> **PROBLEM DESCRIPTION**: Copy out the data word for word, from its first line through the line that contains "Find the pixel in the second image that matches pixel", including that line.

> **RECORDS SHOWN**:
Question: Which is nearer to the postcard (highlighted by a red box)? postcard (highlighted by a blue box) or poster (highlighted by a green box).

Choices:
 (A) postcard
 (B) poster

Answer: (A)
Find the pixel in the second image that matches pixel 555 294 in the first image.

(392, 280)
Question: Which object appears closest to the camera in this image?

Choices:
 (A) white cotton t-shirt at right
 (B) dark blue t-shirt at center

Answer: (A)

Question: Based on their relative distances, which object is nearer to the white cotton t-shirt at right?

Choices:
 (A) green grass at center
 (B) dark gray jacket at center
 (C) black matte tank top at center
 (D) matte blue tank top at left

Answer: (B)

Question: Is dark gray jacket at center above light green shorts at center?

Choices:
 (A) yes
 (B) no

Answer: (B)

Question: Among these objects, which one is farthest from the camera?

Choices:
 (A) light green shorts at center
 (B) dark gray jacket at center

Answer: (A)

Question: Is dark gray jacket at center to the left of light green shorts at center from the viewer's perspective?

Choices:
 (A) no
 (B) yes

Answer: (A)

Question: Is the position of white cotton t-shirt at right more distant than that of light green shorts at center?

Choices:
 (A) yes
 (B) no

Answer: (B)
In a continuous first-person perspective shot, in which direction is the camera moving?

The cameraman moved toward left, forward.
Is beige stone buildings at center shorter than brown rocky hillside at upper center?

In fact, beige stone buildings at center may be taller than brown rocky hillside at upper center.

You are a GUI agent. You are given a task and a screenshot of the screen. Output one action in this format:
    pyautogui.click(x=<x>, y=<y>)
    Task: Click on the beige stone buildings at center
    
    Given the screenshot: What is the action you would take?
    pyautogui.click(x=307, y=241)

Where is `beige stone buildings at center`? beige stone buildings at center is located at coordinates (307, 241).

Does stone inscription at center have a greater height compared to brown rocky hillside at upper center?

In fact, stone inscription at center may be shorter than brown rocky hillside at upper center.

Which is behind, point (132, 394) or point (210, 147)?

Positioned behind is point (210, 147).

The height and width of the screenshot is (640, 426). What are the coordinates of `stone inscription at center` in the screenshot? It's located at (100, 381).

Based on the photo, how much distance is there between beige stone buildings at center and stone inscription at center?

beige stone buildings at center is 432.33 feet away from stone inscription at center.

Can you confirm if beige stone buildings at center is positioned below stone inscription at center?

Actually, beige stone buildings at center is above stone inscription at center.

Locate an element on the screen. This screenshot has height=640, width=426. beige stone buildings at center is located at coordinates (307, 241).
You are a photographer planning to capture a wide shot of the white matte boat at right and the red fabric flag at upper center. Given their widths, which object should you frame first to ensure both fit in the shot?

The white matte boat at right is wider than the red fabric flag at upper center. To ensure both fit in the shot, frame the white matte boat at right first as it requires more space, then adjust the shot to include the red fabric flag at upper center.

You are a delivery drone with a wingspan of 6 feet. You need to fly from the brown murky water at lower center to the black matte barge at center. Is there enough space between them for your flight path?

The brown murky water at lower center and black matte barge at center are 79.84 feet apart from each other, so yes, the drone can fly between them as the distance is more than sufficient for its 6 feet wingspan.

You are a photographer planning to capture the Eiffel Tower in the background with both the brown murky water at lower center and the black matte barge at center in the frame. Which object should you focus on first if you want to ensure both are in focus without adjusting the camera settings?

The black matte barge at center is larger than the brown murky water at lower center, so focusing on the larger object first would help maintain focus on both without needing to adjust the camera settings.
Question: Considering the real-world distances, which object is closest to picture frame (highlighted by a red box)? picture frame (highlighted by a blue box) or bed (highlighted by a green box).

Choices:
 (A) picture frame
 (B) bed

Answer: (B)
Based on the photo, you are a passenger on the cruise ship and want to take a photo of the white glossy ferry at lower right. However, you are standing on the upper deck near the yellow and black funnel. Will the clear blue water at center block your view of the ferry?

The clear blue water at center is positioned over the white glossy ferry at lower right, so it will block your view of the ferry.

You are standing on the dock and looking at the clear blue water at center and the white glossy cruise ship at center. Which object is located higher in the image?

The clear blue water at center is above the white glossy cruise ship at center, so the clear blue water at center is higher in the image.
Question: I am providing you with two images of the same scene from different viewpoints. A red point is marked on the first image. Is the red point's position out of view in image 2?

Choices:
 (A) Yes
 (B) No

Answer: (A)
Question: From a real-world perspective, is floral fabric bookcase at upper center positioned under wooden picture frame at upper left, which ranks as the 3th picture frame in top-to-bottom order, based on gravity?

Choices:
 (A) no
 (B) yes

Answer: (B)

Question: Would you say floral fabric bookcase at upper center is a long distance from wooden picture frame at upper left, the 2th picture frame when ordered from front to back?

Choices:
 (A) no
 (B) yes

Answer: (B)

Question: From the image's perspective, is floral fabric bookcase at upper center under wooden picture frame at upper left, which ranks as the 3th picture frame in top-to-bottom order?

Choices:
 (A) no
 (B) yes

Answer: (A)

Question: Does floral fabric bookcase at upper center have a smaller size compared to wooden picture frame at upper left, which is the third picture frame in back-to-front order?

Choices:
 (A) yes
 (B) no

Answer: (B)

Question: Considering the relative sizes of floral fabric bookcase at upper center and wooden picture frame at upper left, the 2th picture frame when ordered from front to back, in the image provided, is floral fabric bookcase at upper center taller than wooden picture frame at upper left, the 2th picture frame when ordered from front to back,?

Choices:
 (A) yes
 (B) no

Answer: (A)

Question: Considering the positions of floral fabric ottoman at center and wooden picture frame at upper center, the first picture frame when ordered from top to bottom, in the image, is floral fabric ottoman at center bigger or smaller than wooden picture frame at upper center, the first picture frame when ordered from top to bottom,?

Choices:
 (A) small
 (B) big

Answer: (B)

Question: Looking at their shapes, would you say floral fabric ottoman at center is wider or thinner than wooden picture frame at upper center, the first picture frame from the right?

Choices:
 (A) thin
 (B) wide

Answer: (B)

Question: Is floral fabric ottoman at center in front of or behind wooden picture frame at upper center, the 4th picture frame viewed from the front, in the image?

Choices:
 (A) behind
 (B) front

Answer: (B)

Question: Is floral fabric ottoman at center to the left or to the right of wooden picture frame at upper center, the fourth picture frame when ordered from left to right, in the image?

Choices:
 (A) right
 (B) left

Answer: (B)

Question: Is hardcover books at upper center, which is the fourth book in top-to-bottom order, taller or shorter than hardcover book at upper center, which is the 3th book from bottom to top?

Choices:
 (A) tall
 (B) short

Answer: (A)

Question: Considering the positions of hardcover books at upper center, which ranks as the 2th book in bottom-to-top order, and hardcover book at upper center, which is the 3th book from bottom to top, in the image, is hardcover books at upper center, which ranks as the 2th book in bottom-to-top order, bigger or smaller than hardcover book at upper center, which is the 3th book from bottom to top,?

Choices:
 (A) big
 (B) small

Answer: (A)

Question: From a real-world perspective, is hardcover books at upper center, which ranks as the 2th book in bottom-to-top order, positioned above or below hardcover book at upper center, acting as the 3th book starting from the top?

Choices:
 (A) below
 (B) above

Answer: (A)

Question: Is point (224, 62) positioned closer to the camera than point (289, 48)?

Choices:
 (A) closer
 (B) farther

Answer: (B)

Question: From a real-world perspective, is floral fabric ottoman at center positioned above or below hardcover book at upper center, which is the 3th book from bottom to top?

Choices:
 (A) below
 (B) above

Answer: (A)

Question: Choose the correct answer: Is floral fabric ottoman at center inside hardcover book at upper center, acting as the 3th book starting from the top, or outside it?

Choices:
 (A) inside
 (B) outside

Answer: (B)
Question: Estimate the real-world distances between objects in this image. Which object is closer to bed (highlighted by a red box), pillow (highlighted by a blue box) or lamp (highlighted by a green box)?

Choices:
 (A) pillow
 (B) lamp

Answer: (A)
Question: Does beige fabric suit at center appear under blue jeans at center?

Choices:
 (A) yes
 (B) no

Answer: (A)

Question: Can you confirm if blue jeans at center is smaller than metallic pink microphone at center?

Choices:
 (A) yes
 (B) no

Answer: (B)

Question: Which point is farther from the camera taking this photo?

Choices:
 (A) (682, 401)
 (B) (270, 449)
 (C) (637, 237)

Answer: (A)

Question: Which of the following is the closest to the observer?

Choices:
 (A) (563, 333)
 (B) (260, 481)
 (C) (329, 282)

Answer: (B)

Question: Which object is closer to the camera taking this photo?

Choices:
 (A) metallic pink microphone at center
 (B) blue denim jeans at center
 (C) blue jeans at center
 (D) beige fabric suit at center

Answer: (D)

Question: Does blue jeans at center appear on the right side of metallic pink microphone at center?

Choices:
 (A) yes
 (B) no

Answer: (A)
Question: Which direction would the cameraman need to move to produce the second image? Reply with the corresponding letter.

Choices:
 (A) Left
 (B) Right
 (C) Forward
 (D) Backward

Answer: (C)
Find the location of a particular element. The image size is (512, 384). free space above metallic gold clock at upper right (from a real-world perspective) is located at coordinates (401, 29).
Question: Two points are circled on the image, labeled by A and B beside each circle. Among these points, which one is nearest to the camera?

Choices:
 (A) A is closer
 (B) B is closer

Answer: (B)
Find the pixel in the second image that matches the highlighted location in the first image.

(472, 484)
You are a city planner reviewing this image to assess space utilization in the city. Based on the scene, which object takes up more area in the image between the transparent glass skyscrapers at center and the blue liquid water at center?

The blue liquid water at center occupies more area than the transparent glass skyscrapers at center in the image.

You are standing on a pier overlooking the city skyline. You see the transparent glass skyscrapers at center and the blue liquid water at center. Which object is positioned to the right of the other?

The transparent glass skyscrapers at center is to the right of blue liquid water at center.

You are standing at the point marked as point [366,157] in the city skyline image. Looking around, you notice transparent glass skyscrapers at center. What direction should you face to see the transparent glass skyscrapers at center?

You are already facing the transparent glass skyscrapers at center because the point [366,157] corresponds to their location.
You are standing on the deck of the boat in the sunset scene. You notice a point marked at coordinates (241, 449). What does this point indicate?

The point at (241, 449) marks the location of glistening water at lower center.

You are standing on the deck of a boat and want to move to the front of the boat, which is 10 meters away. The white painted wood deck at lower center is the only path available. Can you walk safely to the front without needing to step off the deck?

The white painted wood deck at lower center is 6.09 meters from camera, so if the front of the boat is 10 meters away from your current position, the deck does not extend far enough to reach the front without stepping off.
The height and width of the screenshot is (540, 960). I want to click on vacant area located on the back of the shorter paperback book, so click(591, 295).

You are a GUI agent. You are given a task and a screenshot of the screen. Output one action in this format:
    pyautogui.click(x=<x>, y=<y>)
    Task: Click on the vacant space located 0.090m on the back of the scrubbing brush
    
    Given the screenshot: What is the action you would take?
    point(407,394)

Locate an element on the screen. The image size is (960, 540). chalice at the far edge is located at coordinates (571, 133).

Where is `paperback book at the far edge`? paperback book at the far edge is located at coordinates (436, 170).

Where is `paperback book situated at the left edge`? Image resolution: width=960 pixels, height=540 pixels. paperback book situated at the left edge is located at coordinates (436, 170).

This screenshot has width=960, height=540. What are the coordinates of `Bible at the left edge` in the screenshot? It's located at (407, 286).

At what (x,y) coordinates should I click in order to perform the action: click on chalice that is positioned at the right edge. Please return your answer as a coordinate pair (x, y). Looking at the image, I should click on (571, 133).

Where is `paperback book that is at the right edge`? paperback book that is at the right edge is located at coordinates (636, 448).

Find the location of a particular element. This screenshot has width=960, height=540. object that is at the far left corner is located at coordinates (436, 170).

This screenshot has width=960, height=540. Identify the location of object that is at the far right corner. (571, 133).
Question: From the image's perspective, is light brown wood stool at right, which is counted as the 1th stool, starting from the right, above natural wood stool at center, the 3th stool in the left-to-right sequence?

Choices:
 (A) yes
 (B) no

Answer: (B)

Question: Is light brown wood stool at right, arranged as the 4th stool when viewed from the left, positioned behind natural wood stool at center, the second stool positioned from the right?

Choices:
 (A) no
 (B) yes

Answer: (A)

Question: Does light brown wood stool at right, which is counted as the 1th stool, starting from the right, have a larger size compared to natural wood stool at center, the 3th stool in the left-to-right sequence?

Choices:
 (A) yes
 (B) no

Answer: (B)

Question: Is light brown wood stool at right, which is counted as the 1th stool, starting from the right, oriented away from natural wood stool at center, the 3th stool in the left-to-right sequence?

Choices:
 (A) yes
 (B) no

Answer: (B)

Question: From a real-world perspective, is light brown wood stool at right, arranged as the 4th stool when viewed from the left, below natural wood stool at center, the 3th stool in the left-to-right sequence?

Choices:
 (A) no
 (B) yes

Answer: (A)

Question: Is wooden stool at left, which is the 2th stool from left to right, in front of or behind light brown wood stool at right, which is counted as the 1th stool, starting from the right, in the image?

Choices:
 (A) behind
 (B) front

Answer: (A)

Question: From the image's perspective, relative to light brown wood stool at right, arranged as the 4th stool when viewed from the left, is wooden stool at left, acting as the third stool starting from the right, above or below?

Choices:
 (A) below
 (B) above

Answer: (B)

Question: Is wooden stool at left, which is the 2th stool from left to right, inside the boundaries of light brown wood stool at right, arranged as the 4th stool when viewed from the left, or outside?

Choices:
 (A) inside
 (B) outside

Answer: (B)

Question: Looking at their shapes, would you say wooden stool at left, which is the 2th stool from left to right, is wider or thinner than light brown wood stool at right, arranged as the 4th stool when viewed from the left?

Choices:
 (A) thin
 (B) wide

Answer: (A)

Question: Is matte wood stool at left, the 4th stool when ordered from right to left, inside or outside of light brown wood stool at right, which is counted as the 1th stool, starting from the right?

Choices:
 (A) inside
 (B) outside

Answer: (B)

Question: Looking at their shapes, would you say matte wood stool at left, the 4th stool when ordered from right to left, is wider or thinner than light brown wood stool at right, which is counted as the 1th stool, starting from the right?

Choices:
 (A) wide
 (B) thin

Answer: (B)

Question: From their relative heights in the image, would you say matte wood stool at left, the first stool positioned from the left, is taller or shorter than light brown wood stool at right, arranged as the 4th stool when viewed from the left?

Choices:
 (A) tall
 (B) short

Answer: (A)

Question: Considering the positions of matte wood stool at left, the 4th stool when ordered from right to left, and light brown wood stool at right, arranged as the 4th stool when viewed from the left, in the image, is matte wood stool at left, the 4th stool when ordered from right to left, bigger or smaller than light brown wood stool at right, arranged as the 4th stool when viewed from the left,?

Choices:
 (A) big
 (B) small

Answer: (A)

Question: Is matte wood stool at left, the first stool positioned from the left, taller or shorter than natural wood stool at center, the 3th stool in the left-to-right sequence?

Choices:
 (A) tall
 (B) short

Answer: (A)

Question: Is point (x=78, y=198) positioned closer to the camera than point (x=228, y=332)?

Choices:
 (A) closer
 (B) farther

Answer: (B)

> **RIGHT ANSWER**:
Question: Which is nearer to the postcard (highlighted by a red box)? postcard (highlighted by a blue box) or poster (highlighted by a green box).

Choices:
 (A) postcard
 (B) poster

Answer: (A)
Find the pixel in the second image that matches pixel 555 294 in the first image.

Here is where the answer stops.